* [Input data]
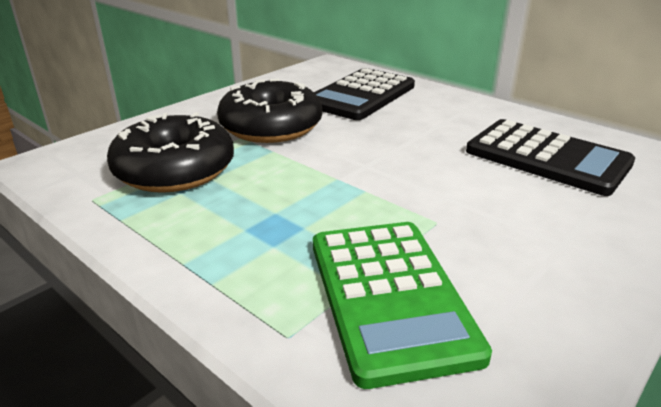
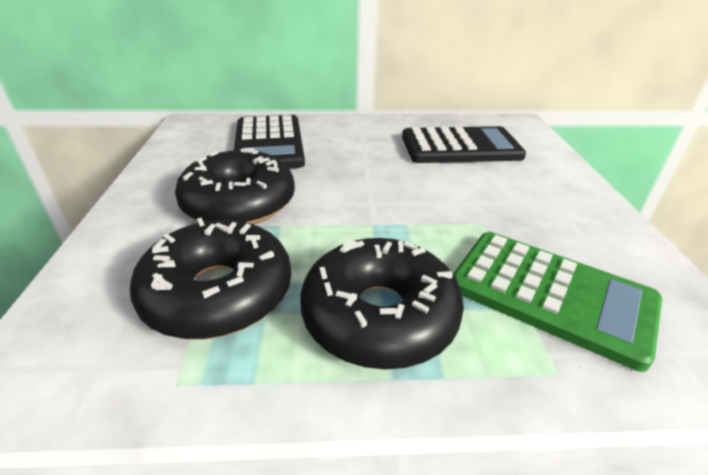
camera: 45 degrees left, 5 degrees up
none -> black donut [300,238,464,370]

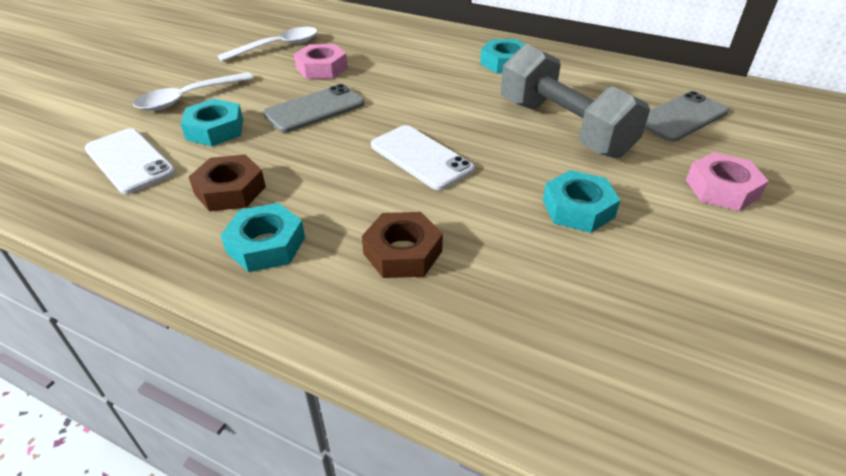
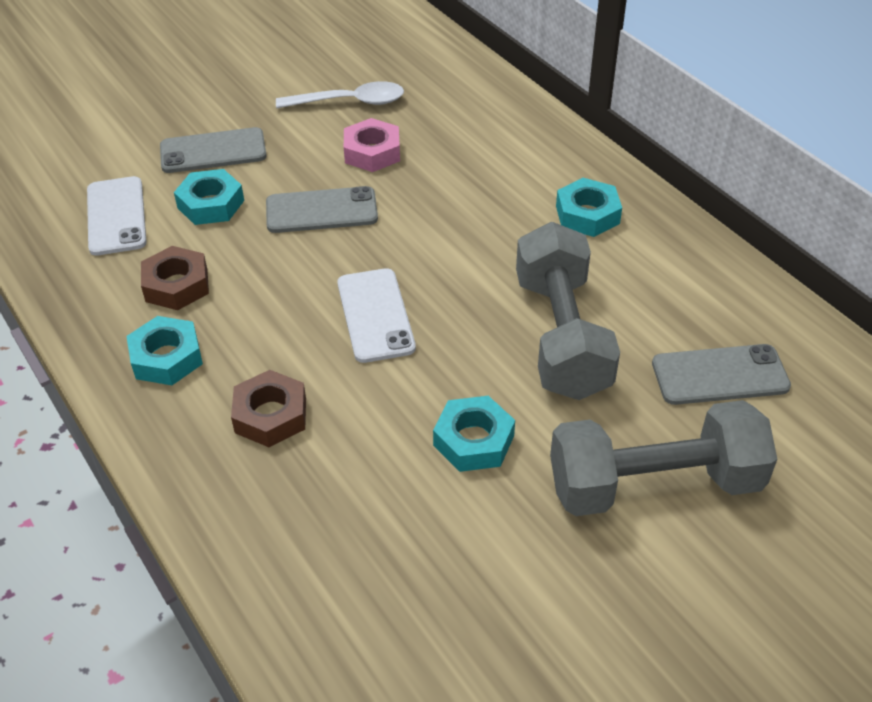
camera: 30 degrees right, 5 degrees up
white spoon [133,72,254,111] -> grey phone [160,127,267,173]
pink nut [686,152,769,211] -> grey dumbbell [550,400,777,516]

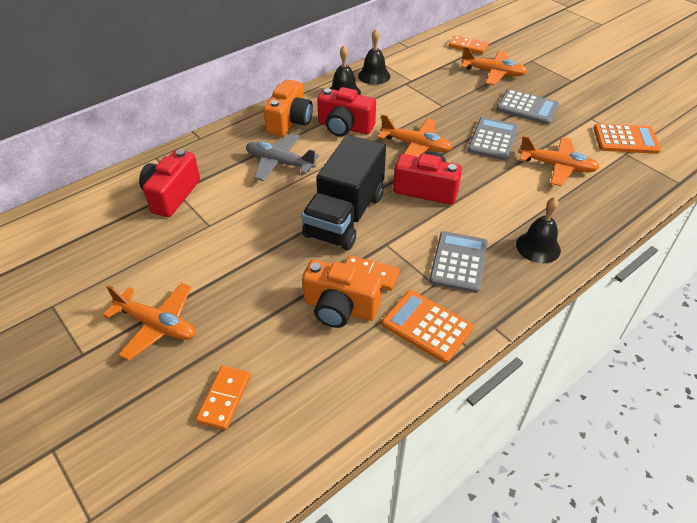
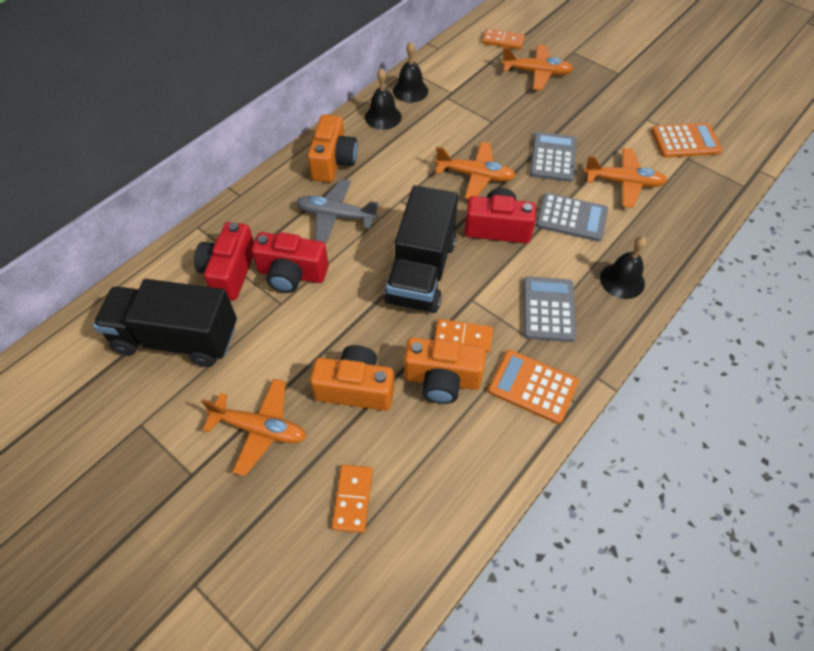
camera: 10 degrees left, 10 degrees up
red camera [317,87,376,137] -> red camera moved to [251,232,329,293]
grey calculator [496,89,560,125] -> grey calculator moved to [536,193,608,242]
none -> black truck [93,279,237,367]
none -> orange camera [310,345,394,411]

* [What is being asked] Go from the first line of the listing to the line holding "camera: 10 degrees left, 10 degrees up" and, please, transcribe those lines exactly, both included, with no pictures.

* [Solved exercise]
camera: 45 degrees left, 5 degrees up
none -> black donut [300,238,464,370]

camera: 30 degrees right, 5 degrees up
white spoon [133,72,254,111] -> grey phone [160,127,267,173]
pink nut [686,152,769,211] -> grey dumbbell [550,400,777,516]

camera: 10 degrees left, 10 degrees up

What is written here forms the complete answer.